» **Work to be completed**
From the entries that follow, list every line in which the string "book" appears.

Colored object tallies:
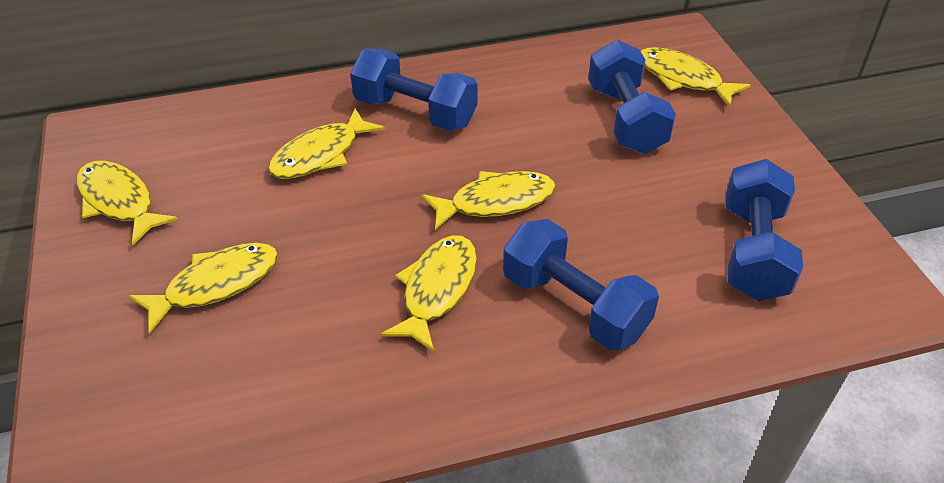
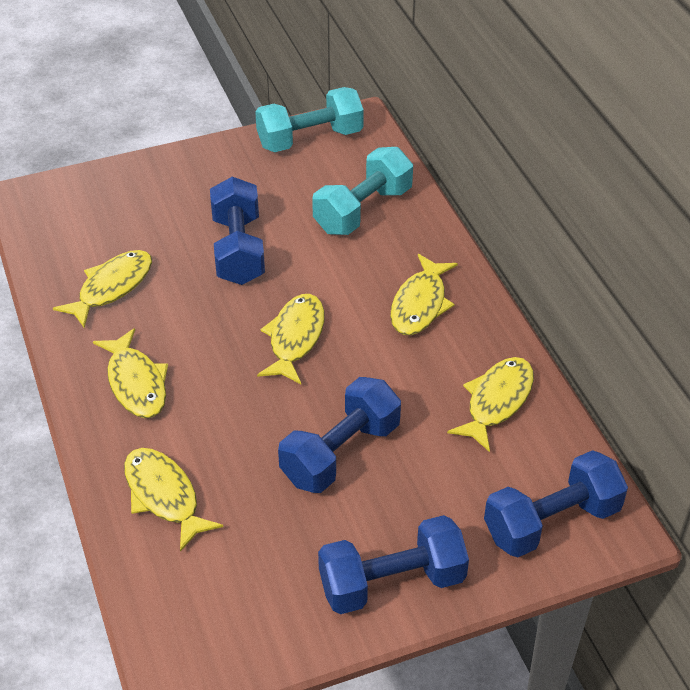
turquoise dumbbell: 0 -> 2

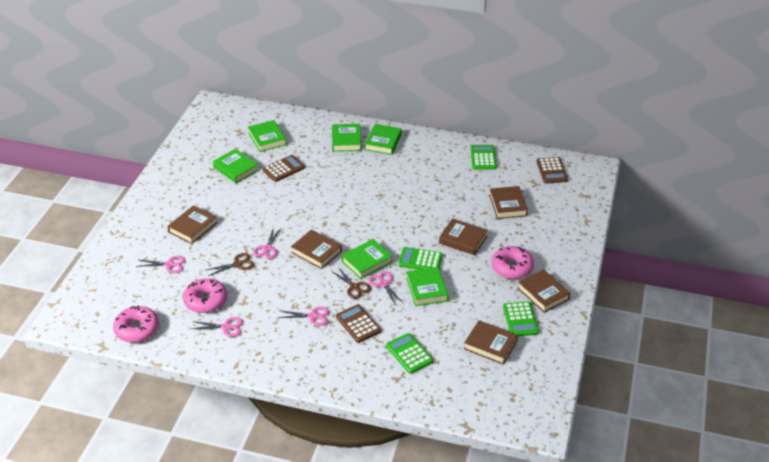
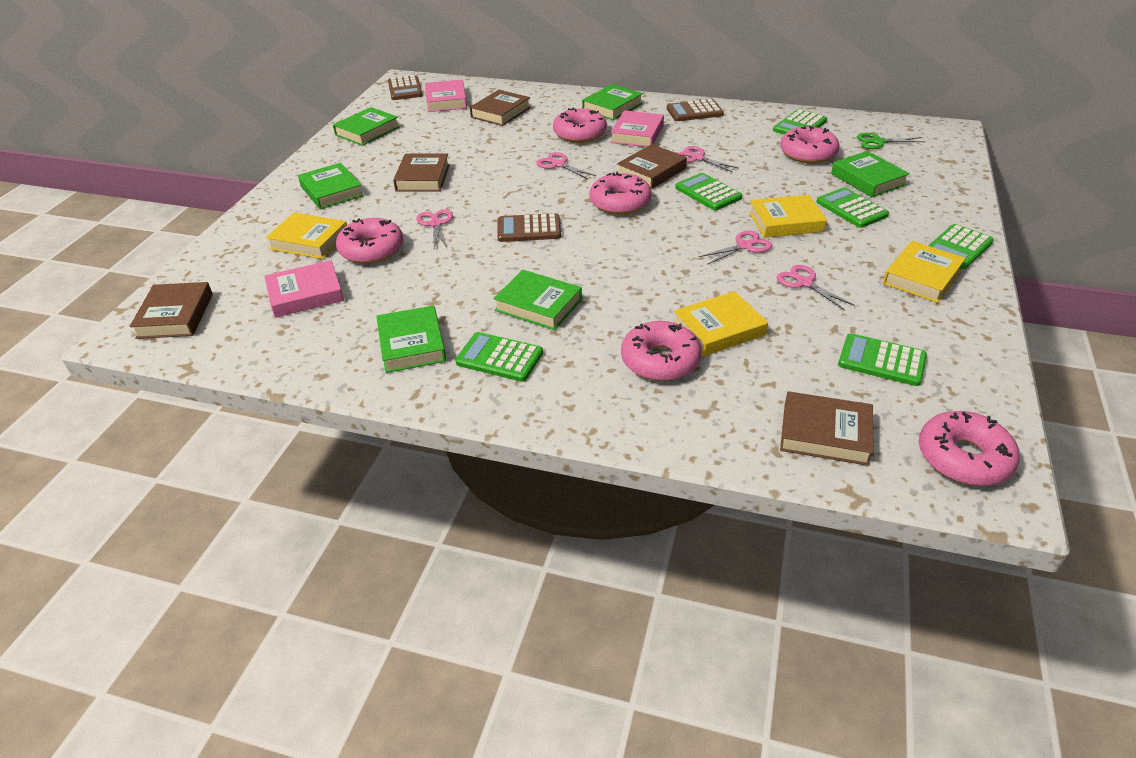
brown book: 6 -> 5
brown scissors: 2 -> 0
green calculator: 4 -> 6
green scissors: 0 -> 1
pink book: 0 -> 3
pink donut: 3 -> 6
yellow book: 0 -> 4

» **Result**
brown book: 6 -> 5
pink book: 0 -> 3
yellow book: 0 -> 4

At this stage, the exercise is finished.